==== DATA FOR THE TASK

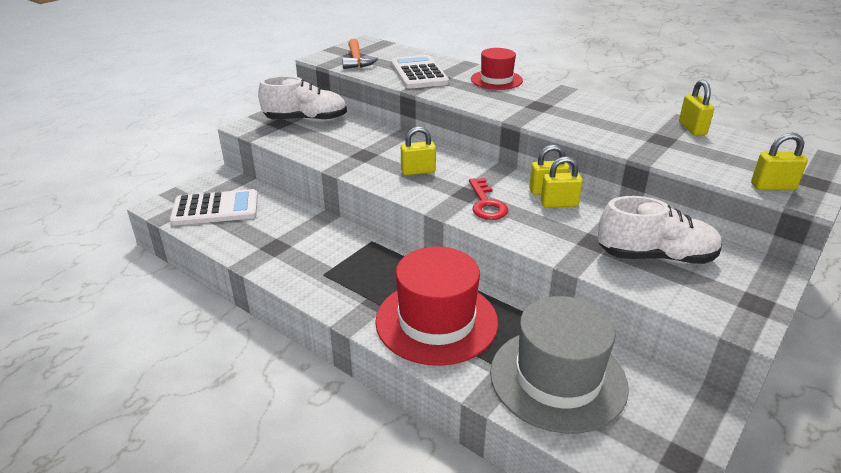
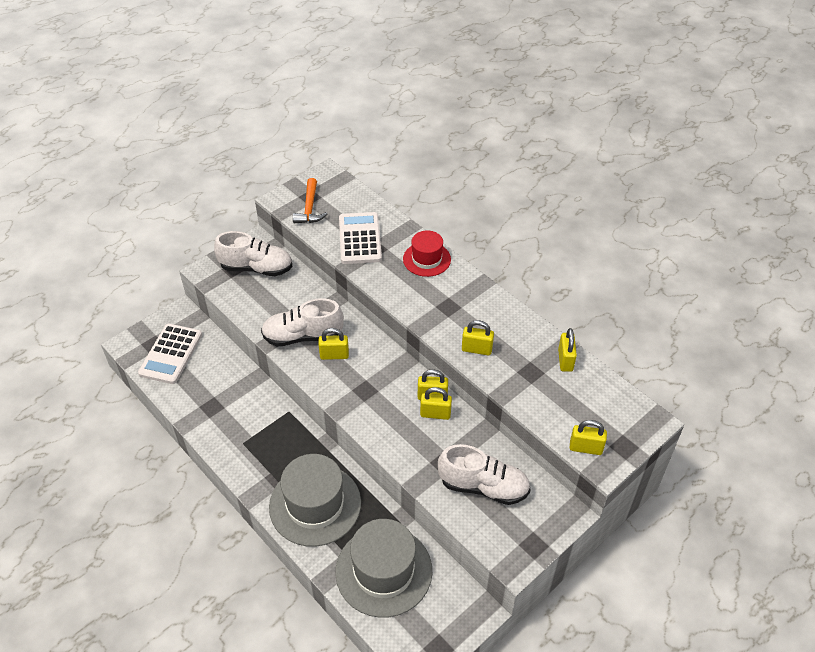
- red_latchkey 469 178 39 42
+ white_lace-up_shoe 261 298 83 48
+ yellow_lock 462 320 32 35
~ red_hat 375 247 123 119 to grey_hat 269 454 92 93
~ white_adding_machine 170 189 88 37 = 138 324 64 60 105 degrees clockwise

========

WHAT YOU SHOULD DO
The output is the records exactly as they read, with no pictures in it.

TASK ANSWER
- red_latchkey 469 178 39 42
+ white_lace-up_shoe 261 298 83 48
+ yellow_lock 462 320 32 35
~ red_hat 375 247 123 119 to grey_hat 269 454 92 93
~ white_adding_machine 170 189 88 37 = 138 324 64 60 105 degrees clockwise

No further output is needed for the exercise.